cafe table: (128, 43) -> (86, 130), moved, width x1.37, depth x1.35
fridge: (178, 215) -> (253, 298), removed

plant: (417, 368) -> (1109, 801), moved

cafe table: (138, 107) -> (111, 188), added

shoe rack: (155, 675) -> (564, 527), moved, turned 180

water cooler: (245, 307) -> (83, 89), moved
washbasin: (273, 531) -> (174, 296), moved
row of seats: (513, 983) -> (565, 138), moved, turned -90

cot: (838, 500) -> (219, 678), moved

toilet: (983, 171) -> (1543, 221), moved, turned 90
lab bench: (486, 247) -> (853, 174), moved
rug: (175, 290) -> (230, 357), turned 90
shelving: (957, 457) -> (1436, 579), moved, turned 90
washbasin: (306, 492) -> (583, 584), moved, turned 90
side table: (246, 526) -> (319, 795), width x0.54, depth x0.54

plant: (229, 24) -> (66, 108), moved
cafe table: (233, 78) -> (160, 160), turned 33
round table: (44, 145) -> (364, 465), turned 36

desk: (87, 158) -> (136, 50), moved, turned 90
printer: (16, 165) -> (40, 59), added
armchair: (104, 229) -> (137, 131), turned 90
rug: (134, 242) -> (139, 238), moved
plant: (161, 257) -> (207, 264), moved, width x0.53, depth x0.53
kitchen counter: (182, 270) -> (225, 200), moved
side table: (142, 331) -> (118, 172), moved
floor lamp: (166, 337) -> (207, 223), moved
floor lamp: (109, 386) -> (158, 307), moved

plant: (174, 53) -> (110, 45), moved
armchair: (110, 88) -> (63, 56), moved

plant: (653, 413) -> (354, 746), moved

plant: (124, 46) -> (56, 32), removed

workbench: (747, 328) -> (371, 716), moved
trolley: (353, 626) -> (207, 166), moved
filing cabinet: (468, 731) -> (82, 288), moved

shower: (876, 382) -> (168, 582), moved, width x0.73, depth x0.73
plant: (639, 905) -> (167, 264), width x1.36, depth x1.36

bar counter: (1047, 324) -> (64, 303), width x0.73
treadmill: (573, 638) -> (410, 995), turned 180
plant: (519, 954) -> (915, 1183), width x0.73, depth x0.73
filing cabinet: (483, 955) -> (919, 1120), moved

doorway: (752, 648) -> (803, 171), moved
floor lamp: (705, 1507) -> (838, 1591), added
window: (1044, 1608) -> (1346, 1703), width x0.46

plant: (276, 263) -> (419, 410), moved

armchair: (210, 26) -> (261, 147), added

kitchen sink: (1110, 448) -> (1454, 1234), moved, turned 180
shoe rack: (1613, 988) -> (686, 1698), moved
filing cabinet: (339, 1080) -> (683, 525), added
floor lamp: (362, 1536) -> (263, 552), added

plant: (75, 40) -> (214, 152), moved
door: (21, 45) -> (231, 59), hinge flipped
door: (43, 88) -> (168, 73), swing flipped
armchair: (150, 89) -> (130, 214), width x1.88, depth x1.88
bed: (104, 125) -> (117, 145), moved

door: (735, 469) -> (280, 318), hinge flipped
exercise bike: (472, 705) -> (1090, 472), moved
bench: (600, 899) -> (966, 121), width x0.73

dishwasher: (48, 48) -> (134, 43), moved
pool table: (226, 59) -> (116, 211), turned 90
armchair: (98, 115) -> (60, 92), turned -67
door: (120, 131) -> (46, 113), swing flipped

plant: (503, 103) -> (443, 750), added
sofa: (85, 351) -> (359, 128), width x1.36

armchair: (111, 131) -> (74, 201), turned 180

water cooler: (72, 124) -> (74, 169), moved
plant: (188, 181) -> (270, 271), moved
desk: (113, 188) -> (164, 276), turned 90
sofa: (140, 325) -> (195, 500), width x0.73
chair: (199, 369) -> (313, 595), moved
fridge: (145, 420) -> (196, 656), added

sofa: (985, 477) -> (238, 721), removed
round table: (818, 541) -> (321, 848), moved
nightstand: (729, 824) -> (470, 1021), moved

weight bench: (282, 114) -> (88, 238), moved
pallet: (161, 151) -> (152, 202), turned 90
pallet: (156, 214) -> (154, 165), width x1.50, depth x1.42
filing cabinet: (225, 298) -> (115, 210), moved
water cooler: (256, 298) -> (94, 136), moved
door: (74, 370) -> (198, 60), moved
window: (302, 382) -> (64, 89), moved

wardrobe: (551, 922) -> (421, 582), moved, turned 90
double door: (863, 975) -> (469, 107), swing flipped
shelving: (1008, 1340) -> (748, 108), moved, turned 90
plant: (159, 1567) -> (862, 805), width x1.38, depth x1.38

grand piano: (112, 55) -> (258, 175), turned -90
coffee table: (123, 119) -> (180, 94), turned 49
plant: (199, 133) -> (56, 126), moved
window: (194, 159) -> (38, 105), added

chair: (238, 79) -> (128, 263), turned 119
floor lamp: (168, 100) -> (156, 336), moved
• • • • • • •
● Directive
Lines holding "table": copy each one from the records above.

● Answer box
cafe table: (128, 43) -> (86, 130), moved, width x1.37, depth x1.35
cafe table: (138, 107) -> (111, 188), added
side table: (246, 526) -> (319, 795), width x0.54, depth x0.54
cafe table: (233, 78) -> (160, 160), turned 33
round table: (44, 145) -> (364, 465), turned 36
side table: (142, 331) -> (118, 172), moved
pool table: (226, 59) -> (116, 211), turned 90
round table: (818, 541) -> (321, 848), moved
coffee table: (123, 119) -> (180, 94), turned 49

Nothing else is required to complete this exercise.